◆ **Task to complete**:
Restate the listing below word for word. No picture belongs in the result.

◆ **Provided material**:
****************
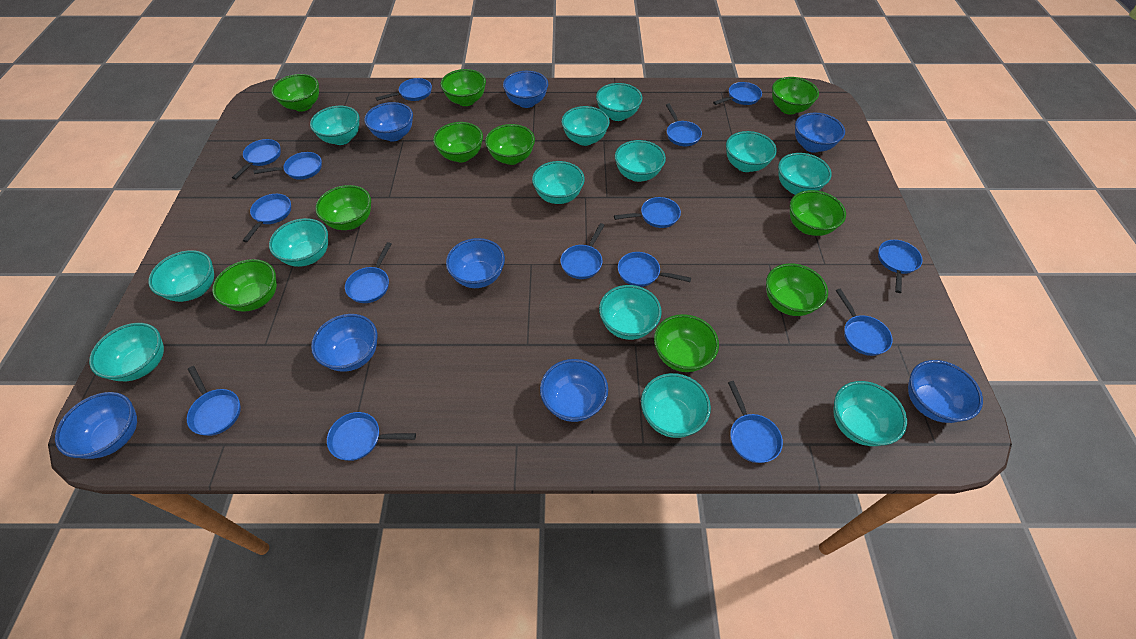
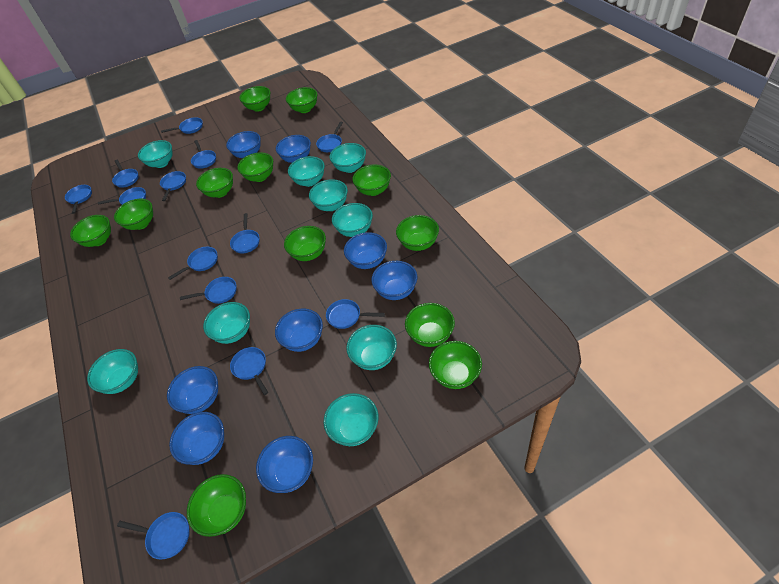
blue pan: 15 -> 13
green bowl: 10 -> 12
turquoise bowl: 13 -> 9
****************
◆ **Response for this exercise**:
blue pan: 15 -> 13
green bowl: 10 -> 12
turquoise bowl: 13 -> 9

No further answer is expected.